Check every line below for the string "brown", and copy the lines that contain it.

■ **RECORDS FOR THE EXERCISE**:
╔══

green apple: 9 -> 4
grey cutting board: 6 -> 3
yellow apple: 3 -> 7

╚══
╔══

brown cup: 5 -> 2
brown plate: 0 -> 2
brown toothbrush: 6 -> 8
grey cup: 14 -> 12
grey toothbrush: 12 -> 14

╚══

■ **ANSWER AREA**:
brown cup: 5 -> 2
brown plate: 0 -> 2
brown toothbrush: 6 -> 8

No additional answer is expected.